*Instructions for the task*.
Look through the records below and collect all lines that hold the string "first".

Records excerpted from a collection
========

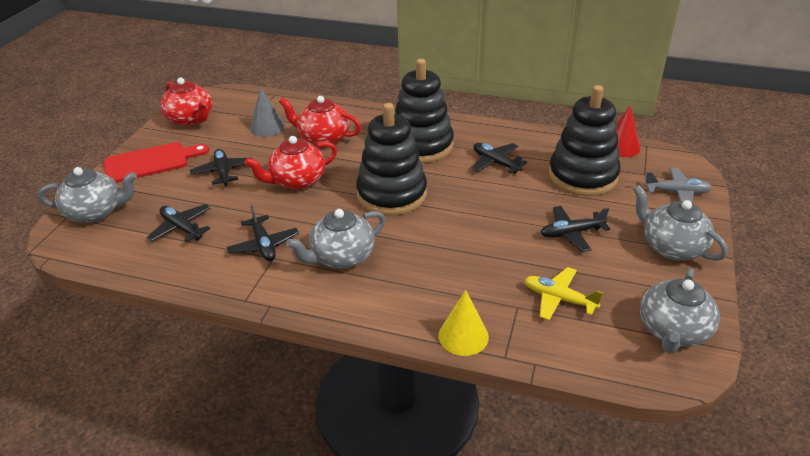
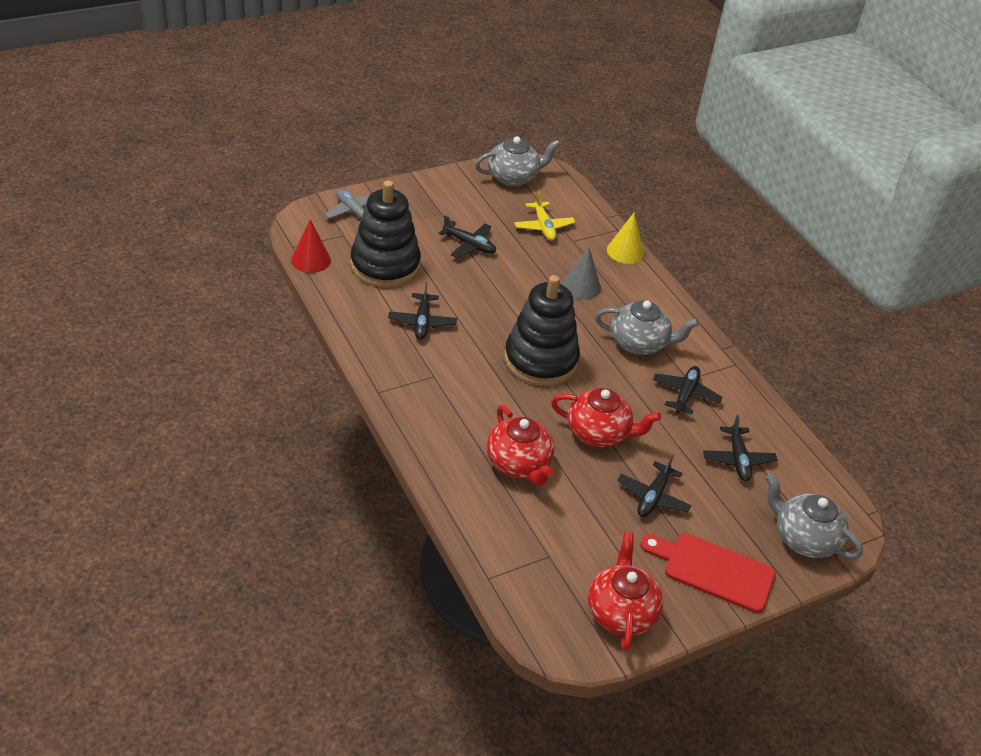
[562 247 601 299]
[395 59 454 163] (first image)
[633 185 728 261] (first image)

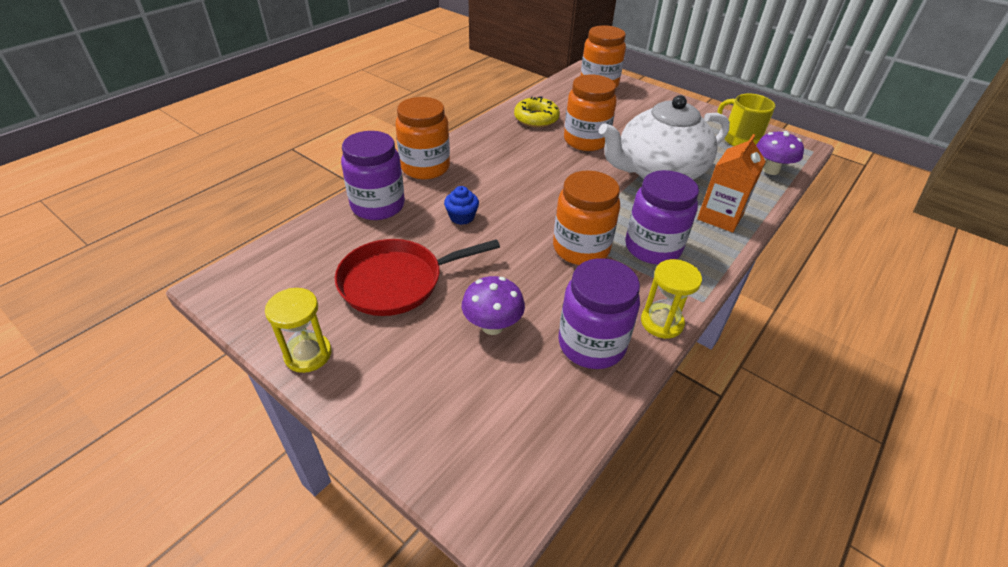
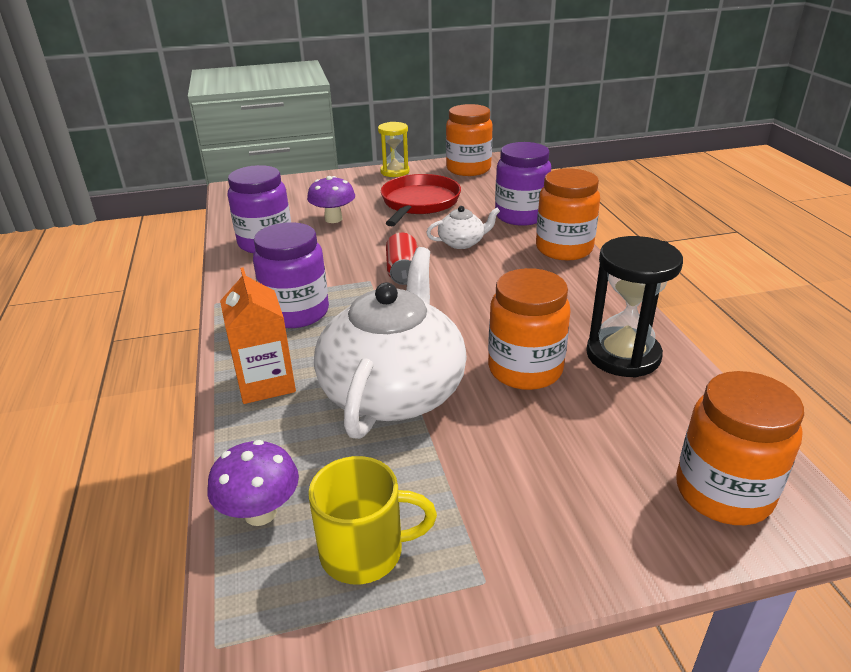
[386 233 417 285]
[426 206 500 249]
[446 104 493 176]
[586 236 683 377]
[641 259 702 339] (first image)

========

*Exercise output*.
[395 59 454 163] (first image)
[633 185 728 261] (first image)
[641 259 702 339] (first image)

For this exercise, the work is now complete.